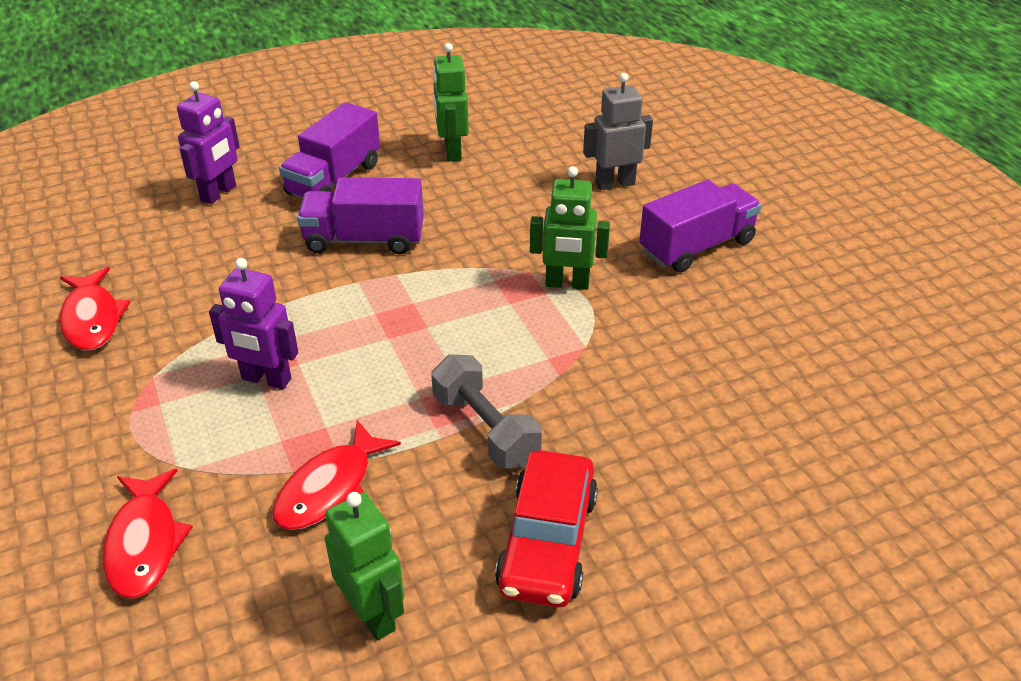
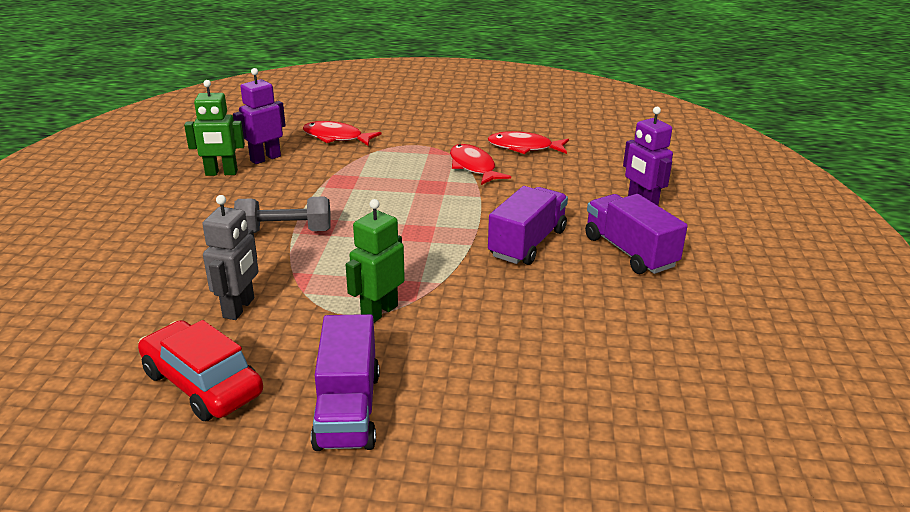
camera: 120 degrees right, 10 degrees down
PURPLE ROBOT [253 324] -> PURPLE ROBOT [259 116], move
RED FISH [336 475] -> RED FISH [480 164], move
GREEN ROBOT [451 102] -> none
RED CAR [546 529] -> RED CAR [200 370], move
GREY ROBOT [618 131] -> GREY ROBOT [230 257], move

WHAT YOU ARE ASKED TO DO: Search the listing above for the word "move", and copy every line that has it.

ANSWER AREA:
PURPLE ROBOT [253 324] -> PURPLE ROBOT [259 116], move
RED FISH [336 475] -> RED FISH [480 164], move
RED CAR [546 529] -> RED CAR [200 370], move
GREY ROBOT [618 131] -> GREY ROBOT [230 257], move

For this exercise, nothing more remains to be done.